Segment Start: Exercise data

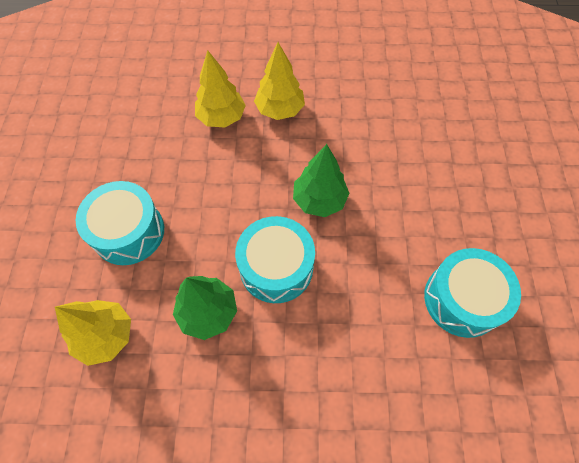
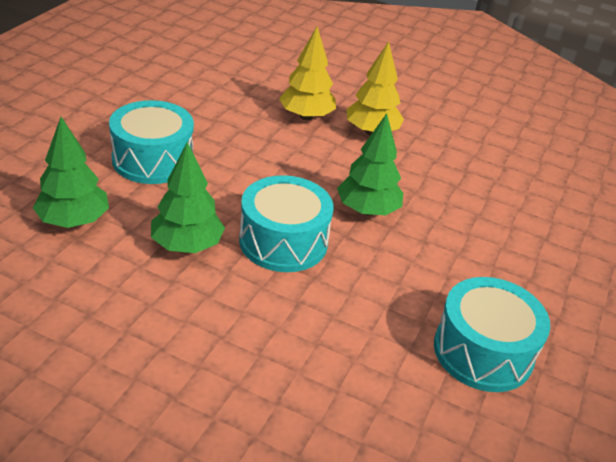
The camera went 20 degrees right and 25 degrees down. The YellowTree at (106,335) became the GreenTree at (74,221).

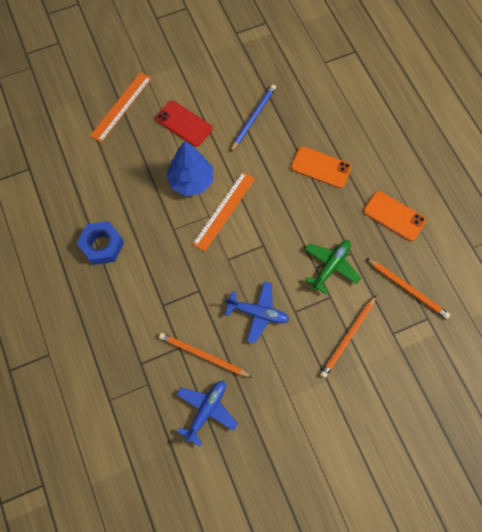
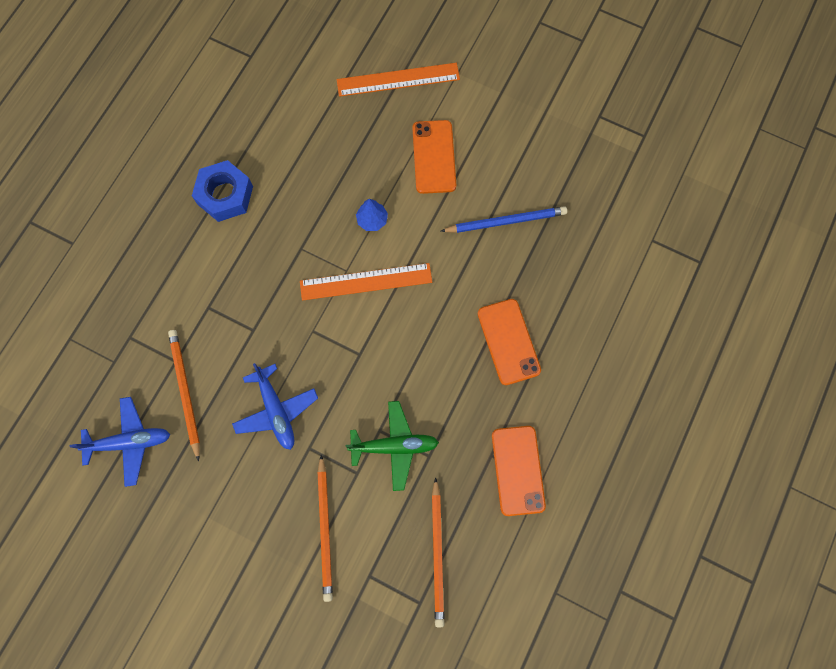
The camera went 50 degrees right and 5 degrees up. The CrimsonPhone at (184,123) became the OrangePhone at (434,157). The OrangeLeadPencil at (348,337) turned 90 degrees counterclockwise. The RoyalBlueTree at (191,181) changed to 0.49 times the size.

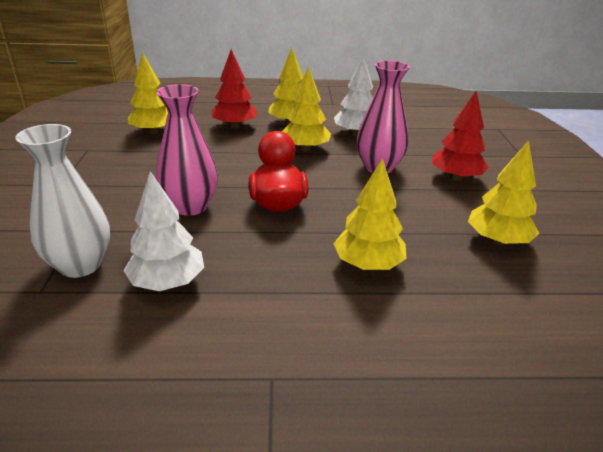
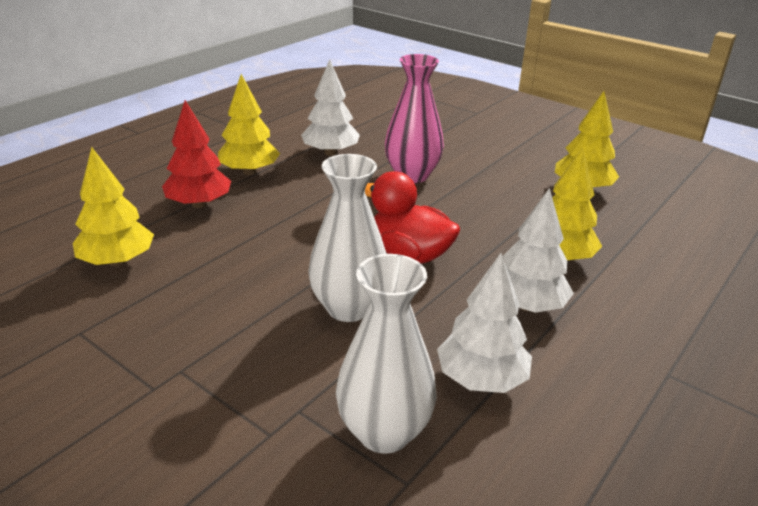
The camera went 50 degrees left and 0 degrees up. The YellowTree at (305,149) disappeared. The CrimsonTree at (455,177) disappeared. The SnowWhiteTree at (526,305) appeared. The PinkVase at (190,207) became the SnowWhiteVase at (348,308).

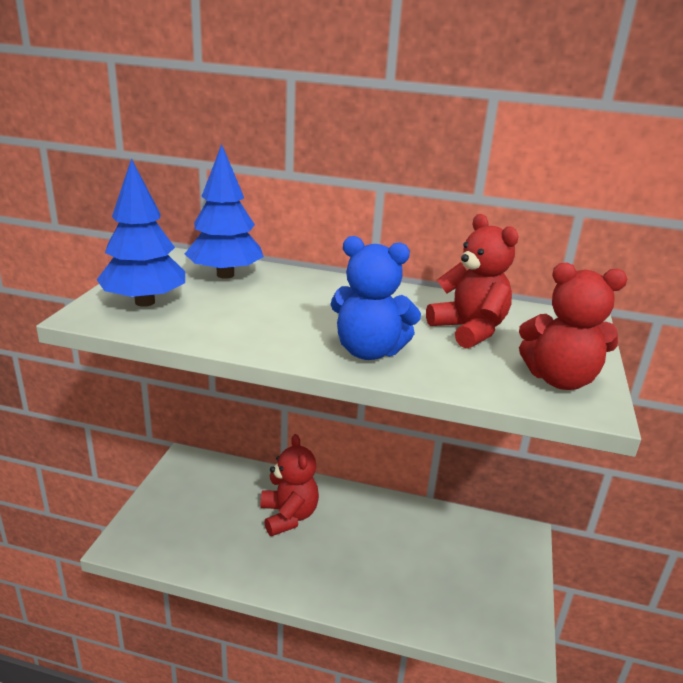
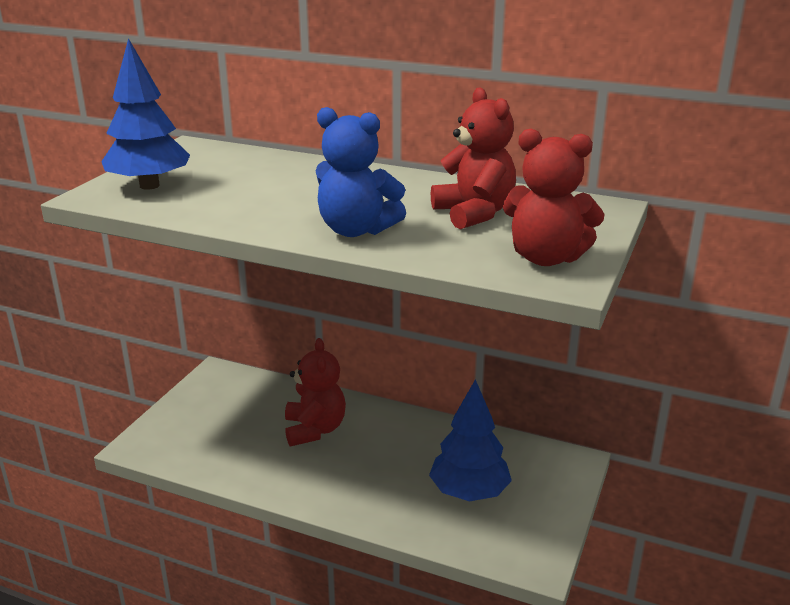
The camera went 10 degrees right and 0 degrees up. The RoyalBlueTree moved from (225,275) to (469,492).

Segment End: Exercise data

Exercise
Each line above that contains the string "RoyalBlueTree" should be identified and copied.

Your response
The camera went 50 degrees right and 5 degrees up. The CrimsonPhone at (184,123) became the OrangePhone at (434,157). The OrangeLeadPencil at (348,337) turned 90 degrees counterclockwise. The RoyalBlueTree at (191,181) changed to 0.49 times the size.
The camera went 10 degrees right and 0 degrees up. The RoyalBlueTree moved from (225,275) to (469,492).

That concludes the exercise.